*** Data to process Section Begins ***

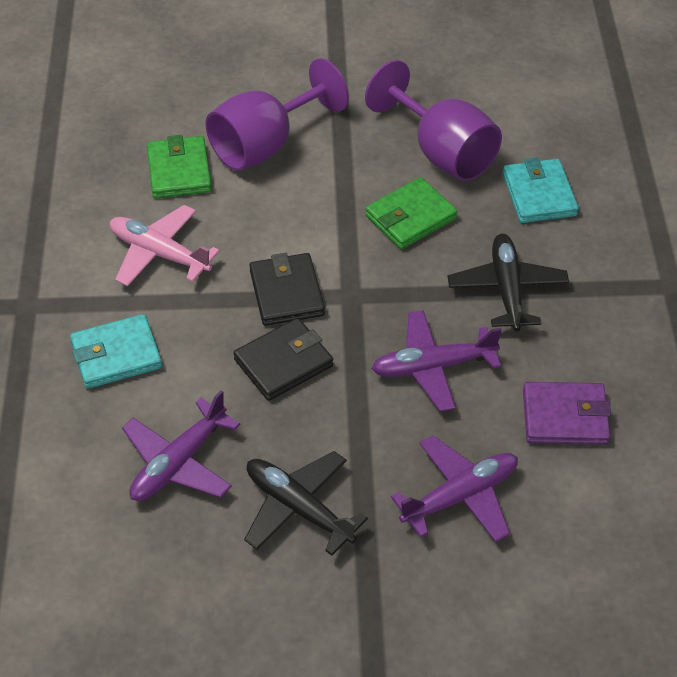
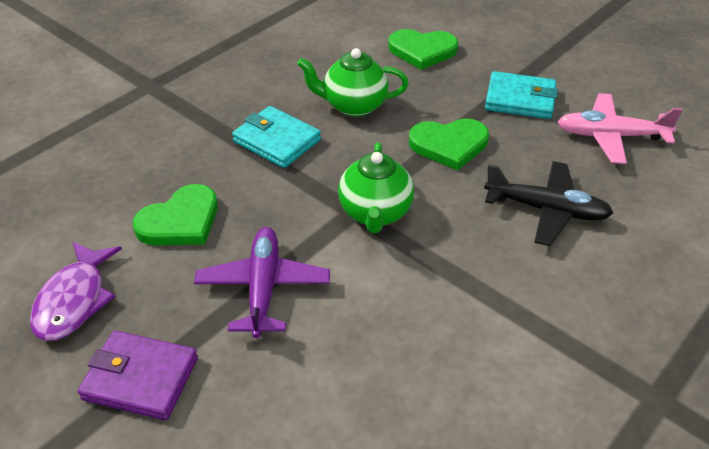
black plane: 2 -> 1
black wallet: 2 -> 0
green heart: 0 -> 3
green teapot: 0 -> 2
green wallet: 2 -> 0
purple fish: 0 -> 1
purple goblet: 2 -> 0
purple plane: 3 -> 1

*** Data to process Section Ends ***

* **Work order**
In the records above, find every line containing the word "green" and show it.

* **Result of the task**
green heart: 0 -> 3
green teapot: 0 -> 2
green wallet: 2 -> 0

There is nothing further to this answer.